__The task__. In the listing, find every line that has the string "motor" and copy it.

__Provided data__.
-- -- --
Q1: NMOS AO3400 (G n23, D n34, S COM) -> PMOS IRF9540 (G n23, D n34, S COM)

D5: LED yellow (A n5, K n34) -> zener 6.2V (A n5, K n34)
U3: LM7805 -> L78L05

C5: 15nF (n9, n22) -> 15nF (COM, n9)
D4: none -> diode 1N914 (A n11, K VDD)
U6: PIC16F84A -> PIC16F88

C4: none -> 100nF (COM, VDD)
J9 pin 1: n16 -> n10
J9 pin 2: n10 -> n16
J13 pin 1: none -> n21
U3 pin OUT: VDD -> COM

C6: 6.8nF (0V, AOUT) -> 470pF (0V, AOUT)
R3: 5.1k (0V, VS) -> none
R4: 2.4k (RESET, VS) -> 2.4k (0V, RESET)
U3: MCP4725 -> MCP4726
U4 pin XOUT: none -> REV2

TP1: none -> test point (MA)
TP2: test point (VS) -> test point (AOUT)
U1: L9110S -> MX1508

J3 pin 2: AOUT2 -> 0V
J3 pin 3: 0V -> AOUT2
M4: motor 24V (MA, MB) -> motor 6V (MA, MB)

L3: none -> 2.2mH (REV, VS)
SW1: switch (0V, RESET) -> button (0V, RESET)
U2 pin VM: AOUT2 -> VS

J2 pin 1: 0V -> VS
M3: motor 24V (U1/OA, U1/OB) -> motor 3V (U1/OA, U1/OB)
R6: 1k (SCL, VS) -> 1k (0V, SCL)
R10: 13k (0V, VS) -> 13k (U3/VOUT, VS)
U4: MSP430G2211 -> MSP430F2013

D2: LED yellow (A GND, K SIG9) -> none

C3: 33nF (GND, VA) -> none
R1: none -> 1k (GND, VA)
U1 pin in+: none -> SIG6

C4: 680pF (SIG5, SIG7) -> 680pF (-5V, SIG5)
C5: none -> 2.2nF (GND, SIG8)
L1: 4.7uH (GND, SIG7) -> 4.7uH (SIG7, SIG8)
-- -- --
__Written response__.
M4: motor 24V (MA, MB) -> motor 6V (MA, MB)
M3: motor 24V (U1/OA, U1/OB) -> motor 3V (U1/OA, U1/OB)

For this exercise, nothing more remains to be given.